● **WORK TO COMPLETE**
Take the data below and filter it for lines containing the word "pink"; show each line found.

● **DATA UNDER STUDY**
──────────────────────────────

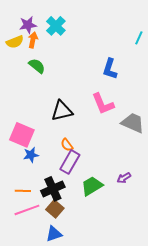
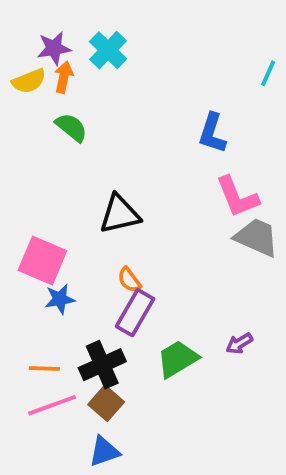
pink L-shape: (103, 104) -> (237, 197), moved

──────────────────────────────

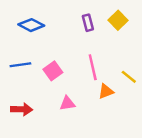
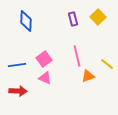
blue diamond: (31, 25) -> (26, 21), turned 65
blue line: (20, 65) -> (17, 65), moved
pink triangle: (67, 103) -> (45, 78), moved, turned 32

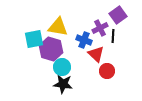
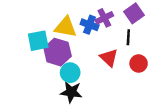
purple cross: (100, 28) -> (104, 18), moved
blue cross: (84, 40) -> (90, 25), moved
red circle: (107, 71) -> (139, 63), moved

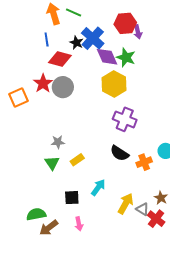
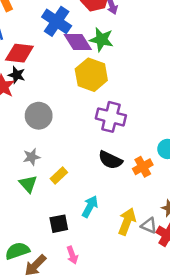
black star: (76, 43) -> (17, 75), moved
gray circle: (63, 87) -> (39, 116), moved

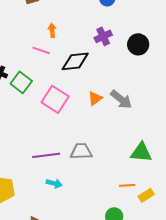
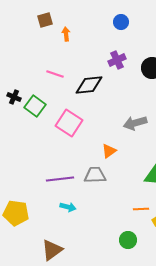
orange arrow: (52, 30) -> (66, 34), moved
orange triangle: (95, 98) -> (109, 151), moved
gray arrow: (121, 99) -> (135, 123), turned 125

──────────────────────────────

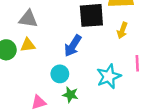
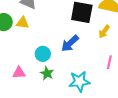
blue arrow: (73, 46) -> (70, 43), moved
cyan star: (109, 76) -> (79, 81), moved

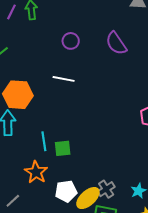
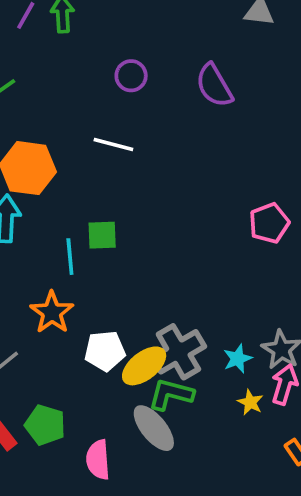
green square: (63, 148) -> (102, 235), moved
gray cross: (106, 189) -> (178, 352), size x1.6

──────────────────────────────

● **SOLUTION**
pink L-shape: (103, 104) -> (237, 197), moved
pink triangle: (67, 103) -> (45, 78), moved, turned 32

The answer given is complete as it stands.